Exercise description ▸ Down to the last line, copy the records below without any change.

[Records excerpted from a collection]
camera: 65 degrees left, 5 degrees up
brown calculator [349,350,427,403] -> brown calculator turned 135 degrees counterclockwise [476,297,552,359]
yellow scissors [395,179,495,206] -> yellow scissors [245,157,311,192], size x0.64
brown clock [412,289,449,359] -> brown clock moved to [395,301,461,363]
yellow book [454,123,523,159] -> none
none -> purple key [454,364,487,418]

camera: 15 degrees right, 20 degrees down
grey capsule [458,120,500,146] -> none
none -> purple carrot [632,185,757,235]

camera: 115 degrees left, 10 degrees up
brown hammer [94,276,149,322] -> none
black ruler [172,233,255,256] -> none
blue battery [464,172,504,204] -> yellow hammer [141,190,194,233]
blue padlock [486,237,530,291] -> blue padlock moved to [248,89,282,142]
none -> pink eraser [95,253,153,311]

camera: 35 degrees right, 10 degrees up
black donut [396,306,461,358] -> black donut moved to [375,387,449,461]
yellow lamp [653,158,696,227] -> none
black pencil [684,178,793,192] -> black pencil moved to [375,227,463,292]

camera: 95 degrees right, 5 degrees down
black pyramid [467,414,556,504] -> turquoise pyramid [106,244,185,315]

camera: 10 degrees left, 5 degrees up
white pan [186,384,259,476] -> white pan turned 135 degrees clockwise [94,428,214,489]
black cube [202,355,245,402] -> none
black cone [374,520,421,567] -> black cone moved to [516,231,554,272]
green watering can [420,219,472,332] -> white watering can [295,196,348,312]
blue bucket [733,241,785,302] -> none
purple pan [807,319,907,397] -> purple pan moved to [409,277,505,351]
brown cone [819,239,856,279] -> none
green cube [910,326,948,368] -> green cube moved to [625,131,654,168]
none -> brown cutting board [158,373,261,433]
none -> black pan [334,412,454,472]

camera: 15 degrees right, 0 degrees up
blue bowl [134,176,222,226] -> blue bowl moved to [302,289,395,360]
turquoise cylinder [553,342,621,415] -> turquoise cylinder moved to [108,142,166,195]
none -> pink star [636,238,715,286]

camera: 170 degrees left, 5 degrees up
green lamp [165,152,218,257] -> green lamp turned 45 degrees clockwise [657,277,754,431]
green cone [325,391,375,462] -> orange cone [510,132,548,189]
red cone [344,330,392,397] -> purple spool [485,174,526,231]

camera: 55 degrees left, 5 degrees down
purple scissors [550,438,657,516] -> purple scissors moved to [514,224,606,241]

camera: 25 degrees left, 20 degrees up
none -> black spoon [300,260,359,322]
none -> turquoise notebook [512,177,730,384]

Answer to the problem ▸
camera: 65 degrees left, 5 degrees up
brown calculator [349,350,427,403] -> brown calculator turned 135 degrees counterclockwise [476,297,552,359]
yellow scissors [395,179,495,206] -> yellow scissors [245,157,311,192], size x0.64
brown clock [412,289,449,359] -> brown clock moved to [395,301,461,363]
yellow book [454,123,523,159] -> none
none -> purple key [454,364,487,418]

camera: 15 degrees right, 20 degrees down
grey capsule [458,120,500,146] -> none
none -> purple carrot [632,185,757,235]

camera: 115 degrees left, 10 degrees up
brown hammer [94,276,149,322] -> none
black ruler [172,233,255,256] -> none
blue battery [464,172,504,204] -> yellow hammer [141,190,194,233]
blue padlock [486,237,530,291] -> blue padlock moved to [248,89,282,142]
none -> pink eraser [95,253,153,311]

camera: 35 degrees right, 10 degrees up
black donut [396,306,461,358] -> black donut moved to [375,387,449,461]
yellow lamp [653,158,696,227] -> none
black pencil [684,178,793,192] -> black pencil moved to [375,227,463,292]

camera: 95 degrees right, 5 degrees down
black pyramid [467,414,556,504] -> turquoise pyramid [106,244,185,315]

camera: 10 degrees left, 5 degrees up
white pan [186,384,259,476] -> white pan turned 135 degrees clockwise [94,428,214,489]
black cube [202,355,245,402] -> none
black cone [374,520,421,567] -> black cone moved to [516,231,554,272]
green watering can [420,219,472,332] -> white watering can [295,196,348,312]
blue bucket [733,241,785,302] -> none
purple pan [807,319,907,397] -> purple pan moved to [409,277,505,351]
brown cone [819,239,856,279] -> none
green cube [910,326,948,368] -> green cube moved to [625,131,654,168]
none -> brown cutting board [158,373,261,433]
none -> black pan [334,412,454,472]

camera: 15 degrees right, 0 degrees up
blue bowl [134,176,222,226] -> blue bowl moved to [302,289,395,360]
turquoise cylinder [553,342,621,415] -> turquoise cylinder moved to [108,142,166,195]
none -> pink star [636,238,715,286]

camera: 170 degrees left, 5 degrees up
green lamp [165,152,218,257] -> green lamp turned 45 degrees clockwise [657,277,754,431]
green cone [325,391,375,462] -> orange cone [510,132,548,189]
red cone [344,330,392,397] -> purple spool [485,174,526,231]

camera: 55 degrees left, 5 degrees down
purple scissors [550,438,657,516] -> purple scissors moved to [514,224,606,241]

camera: 25 degrees left, 20 degrees up
none -> black spoon [300,260,359,322]
none -> turquoise notebook [512,177,730,384]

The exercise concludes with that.